* [ABOUT THIS EXERCISE] Lines, not repeats, are what count: give the number of lines below that hold "AGND", and nothing more.

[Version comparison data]
⁂
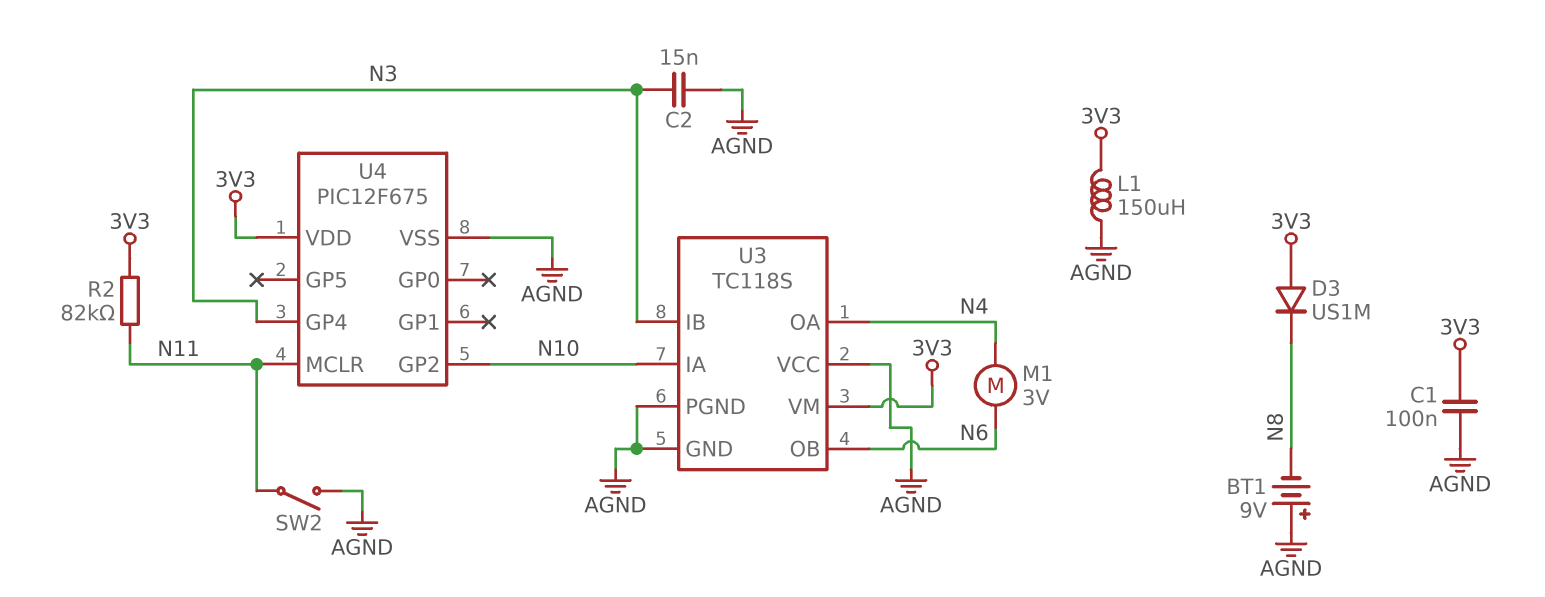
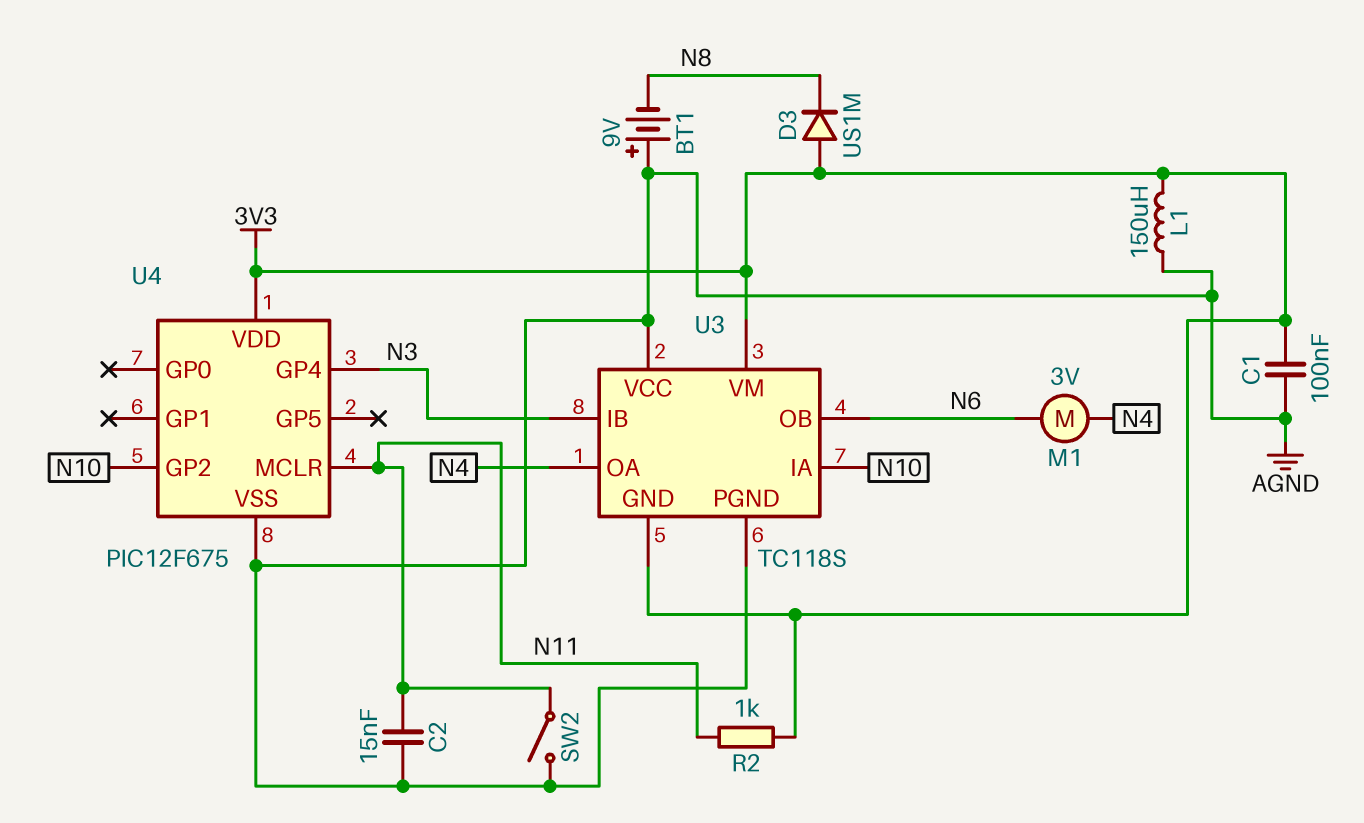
C2: 15nF (AGND, N3) -> 15nF (AGND, N11)
R2: 82k (3V3, N11) -> 1k (3V3, N11)
U3 pin GND: AGND -> 3V3

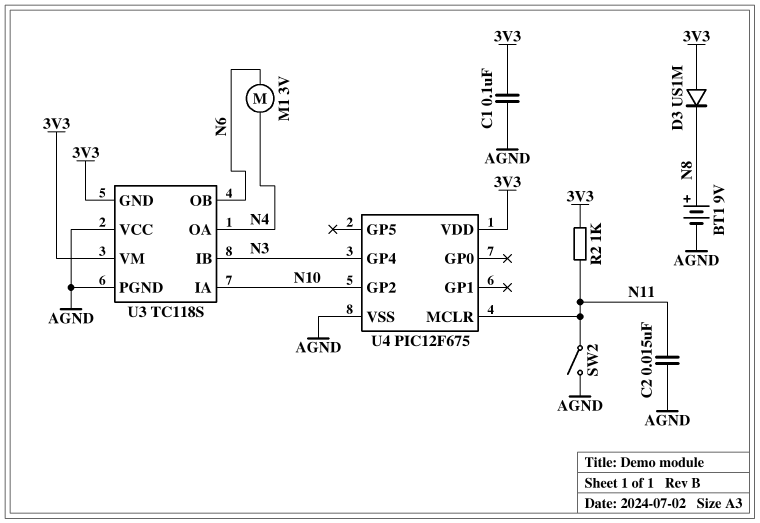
BT1: 9V (plus AGND, minus N8) -> 9V (plus N8, minus AGND)
L1: 150uH (3V3, AGND) -> none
⁂
* [EXPECTED ANSWER] 4